- [WHAT IS REQUIRED]:
Search the data below for the word "pink" and copy each line that holds it.

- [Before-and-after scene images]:
+++++

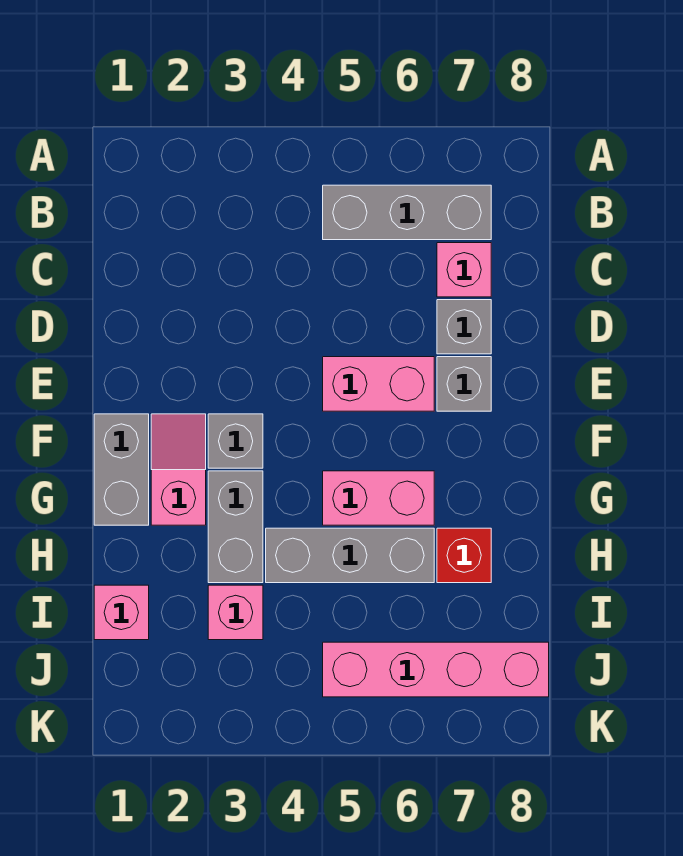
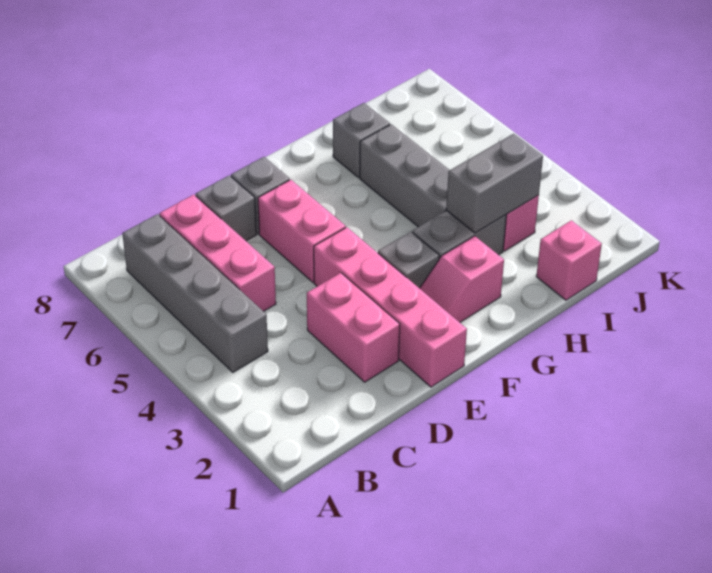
grey brick B5:B7 level 1 -> grey brick B4:B7 level 1
pink brick C7 level 1 -> pink brick C5:C7 level 1
grey brick F1:G1 level 1 -> grey brick H3:I3 level 2
pink brick G5:G6 level 1 -> pink brick D2:D3 level 1
red brick H7 level 1 -> grey brick H7 level 1
pink brick J5:J8 level 1 -> pink brick E1:E4 level 1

+++++

- [RESPONSE BOX]:
pink brick C7 level 1 -> pink brick C5:C7 level 1
pink brick G5:G6 level 1 -> pink brick D2:D3 level 1
pink brick J5:J8 level 1 -> pink brick E1:E4 level 1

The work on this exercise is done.